RAW DATA Start Marker

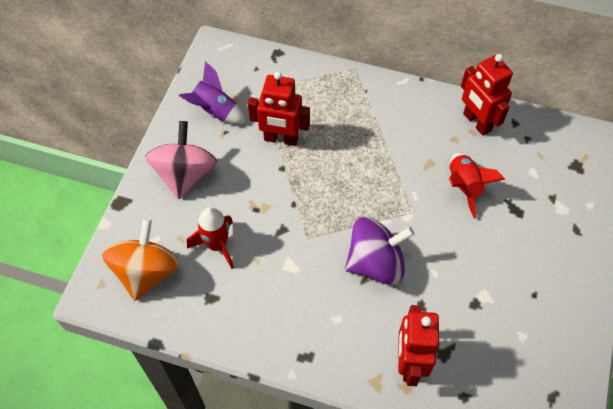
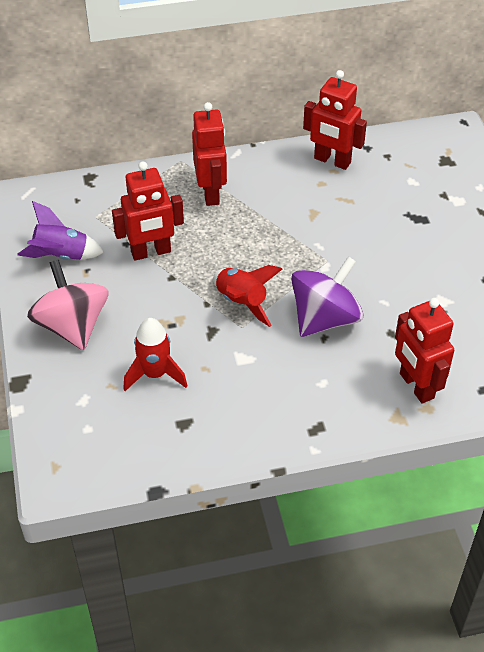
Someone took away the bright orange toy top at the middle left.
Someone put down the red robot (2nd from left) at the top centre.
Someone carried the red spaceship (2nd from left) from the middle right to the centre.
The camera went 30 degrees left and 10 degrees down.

RAW DATA End Marker

- **AIM OF THE EXERCISE**: What is needed is an exact copy of the data, with the pictures removed.

- **SOLUTION FOR THIS PROBLEM**:
Someone took away the bright orange toy top at the middle left.
Someone put down the red robot (2nd from left) at the top centre.
Someone carried the red spaceship (2nd from left) from the middle right to the centre.
The camera went 30 degrees left and 10 degrees down.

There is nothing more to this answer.